Action item: From the records below, return every line containing the word "white".

Source information:
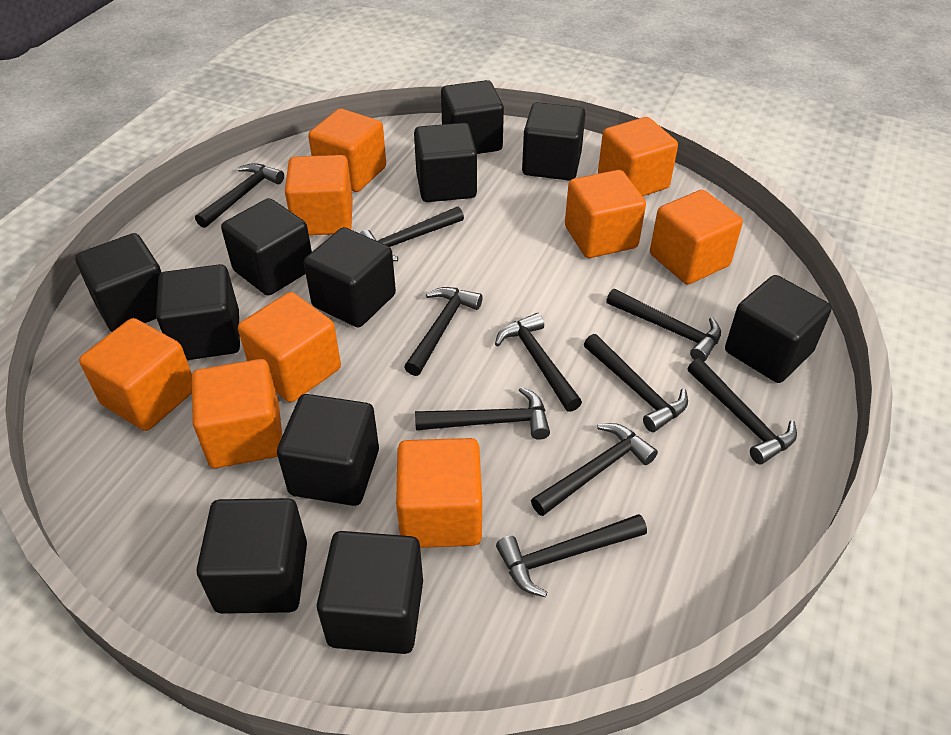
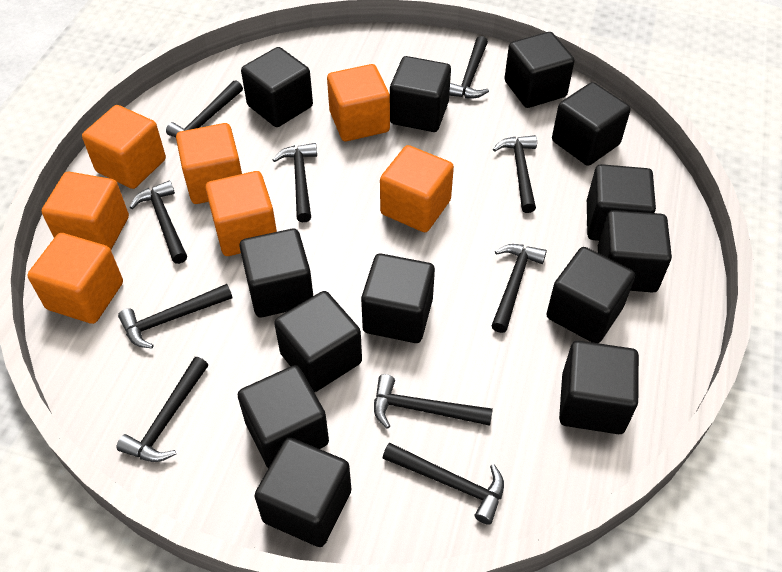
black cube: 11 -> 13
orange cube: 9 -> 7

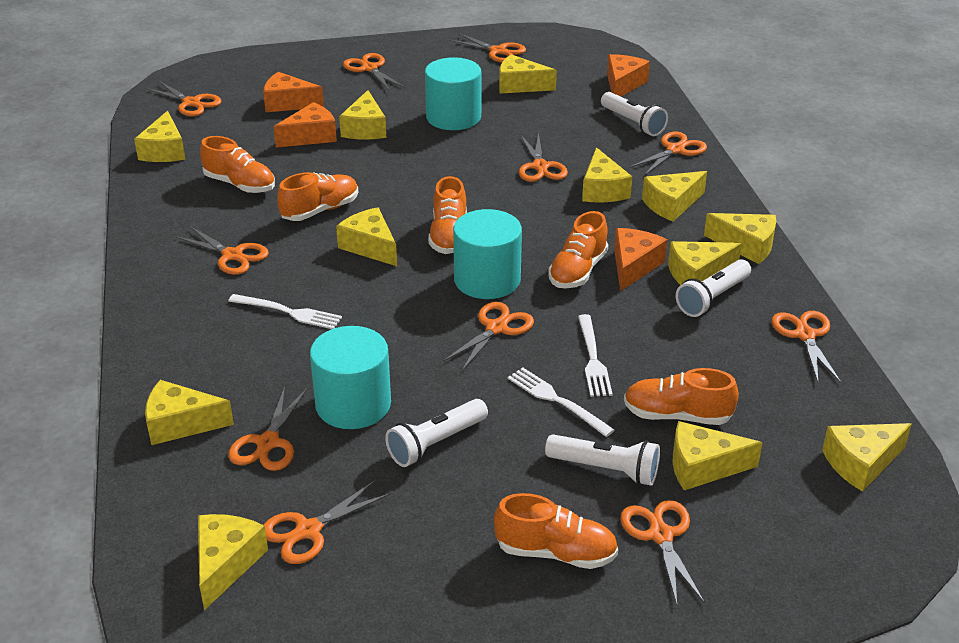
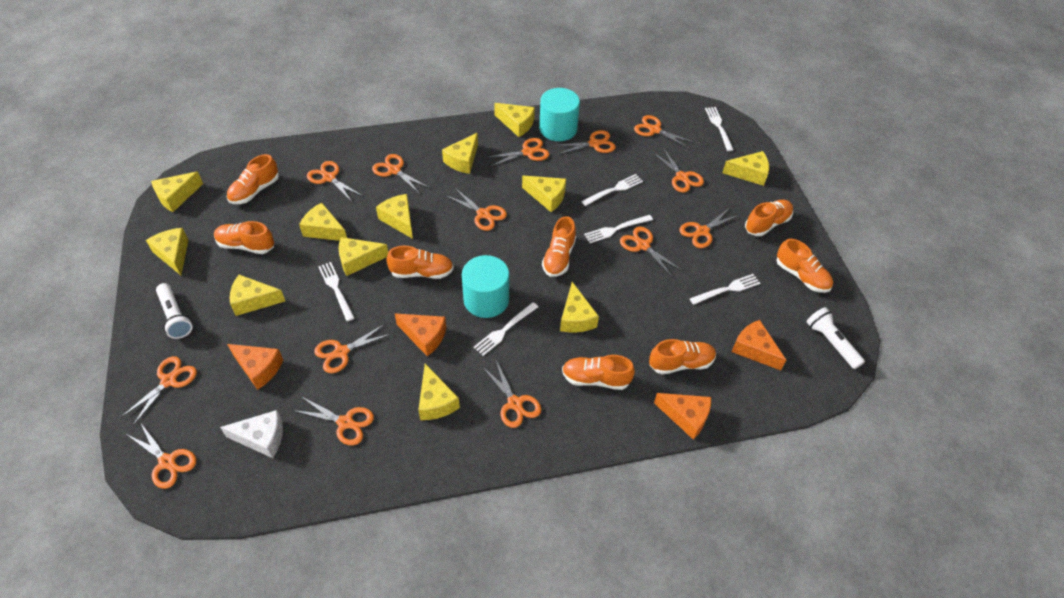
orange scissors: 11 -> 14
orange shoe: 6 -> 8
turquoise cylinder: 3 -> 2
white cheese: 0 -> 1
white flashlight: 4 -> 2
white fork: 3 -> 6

Result:
white cheese: 0 -> 1
white flashlight: 4 -> 2
white fork: 3 -> 6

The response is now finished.